━━━━━ TASK INPUTS ━━━━━
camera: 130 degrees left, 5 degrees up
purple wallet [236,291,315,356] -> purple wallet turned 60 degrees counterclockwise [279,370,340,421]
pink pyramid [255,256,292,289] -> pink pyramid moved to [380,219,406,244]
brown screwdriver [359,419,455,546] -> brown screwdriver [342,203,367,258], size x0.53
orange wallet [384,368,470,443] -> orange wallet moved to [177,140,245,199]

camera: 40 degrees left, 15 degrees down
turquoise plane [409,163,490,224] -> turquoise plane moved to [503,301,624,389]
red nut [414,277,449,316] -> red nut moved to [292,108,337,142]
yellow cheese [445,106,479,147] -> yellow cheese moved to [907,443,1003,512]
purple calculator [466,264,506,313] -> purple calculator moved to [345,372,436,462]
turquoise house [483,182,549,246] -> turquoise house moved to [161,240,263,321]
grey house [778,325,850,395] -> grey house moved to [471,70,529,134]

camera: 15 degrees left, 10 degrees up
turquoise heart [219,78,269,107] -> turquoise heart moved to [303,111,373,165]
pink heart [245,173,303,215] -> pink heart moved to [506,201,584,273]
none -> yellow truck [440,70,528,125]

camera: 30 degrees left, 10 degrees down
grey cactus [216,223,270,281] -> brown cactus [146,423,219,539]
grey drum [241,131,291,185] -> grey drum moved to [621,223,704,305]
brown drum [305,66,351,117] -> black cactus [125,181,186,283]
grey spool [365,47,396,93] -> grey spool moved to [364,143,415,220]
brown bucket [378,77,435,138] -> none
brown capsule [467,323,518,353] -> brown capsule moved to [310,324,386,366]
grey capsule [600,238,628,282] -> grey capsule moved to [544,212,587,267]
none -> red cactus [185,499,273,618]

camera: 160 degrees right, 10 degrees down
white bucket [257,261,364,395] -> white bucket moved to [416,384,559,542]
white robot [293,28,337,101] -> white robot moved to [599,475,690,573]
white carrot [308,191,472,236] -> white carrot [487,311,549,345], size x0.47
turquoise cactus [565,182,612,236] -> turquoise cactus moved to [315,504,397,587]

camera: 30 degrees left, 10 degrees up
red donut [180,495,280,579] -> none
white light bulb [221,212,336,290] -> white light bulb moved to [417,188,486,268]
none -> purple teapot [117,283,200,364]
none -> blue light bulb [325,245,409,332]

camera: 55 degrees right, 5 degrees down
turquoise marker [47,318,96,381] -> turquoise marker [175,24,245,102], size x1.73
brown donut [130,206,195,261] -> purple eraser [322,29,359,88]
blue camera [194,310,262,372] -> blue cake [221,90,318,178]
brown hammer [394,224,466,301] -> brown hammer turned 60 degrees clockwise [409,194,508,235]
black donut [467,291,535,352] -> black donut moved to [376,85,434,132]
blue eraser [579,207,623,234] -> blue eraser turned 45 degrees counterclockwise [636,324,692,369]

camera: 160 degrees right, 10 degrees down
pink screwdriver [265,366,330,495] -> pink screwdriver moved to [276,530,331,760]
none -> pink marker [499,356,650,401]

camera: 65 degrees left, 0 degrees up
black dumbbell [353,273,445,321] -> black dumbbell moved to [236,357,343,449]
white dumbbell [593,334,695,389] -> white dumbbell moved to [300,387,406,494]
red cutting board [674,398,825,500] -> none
━━━━━
What lines in the material above contain the word "light"? Copy them out.

■ WRITTEN SOLUTION:
white light bulb [221,212,336,290] -> white light bulb moved to [417,188,486,268]
none -> blue light bulb [325,245,409,332]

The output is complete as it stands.